*EXERCISE GOAL*: Pull out every line below containing the word "delete".

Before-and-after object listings
-*-*-

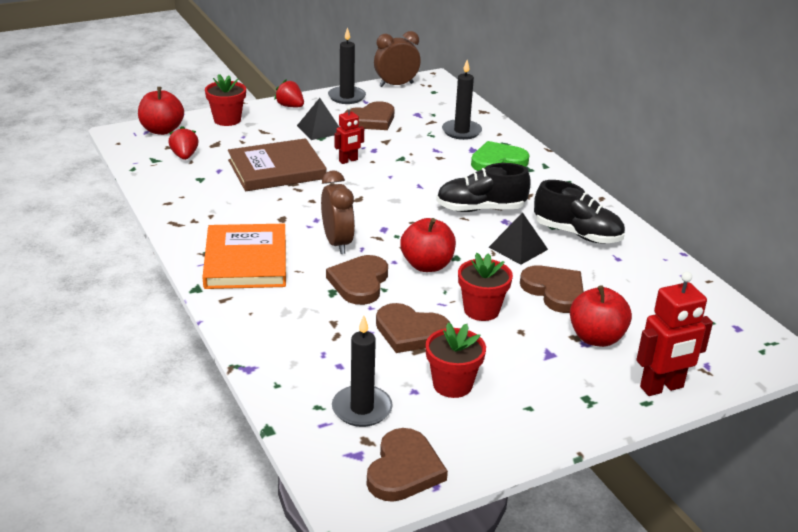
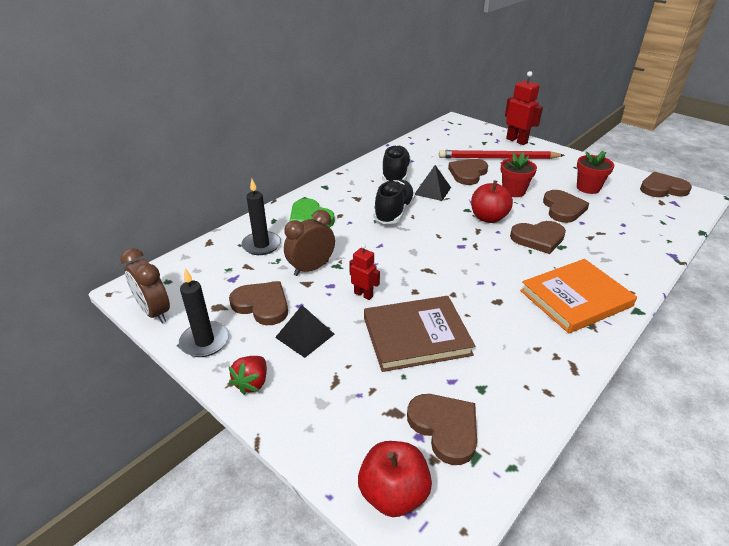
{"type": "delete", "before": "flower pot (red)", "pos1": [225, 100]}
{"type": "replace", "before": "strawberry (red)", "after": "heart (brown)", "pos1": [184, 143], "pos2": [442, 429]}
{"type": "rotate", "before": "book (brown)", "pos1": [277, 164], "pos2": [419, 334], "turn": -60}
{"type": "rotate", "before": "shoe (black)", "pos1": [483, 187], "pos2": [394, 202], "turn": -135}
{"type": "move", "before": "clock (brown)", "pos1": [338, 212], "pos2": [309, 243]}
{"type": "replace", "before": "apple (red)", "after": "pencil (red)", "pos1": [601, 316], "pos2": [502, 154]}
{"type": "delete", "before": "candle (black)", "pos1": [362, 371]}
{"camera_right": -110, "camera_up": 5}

-*-*-

*RESULT*:
{"type": "delete", "before": "flower pot (red)", "pos1": [225, 100]}
{"type": "delete", "before": "candle (black)", "pos1": [362, 371]}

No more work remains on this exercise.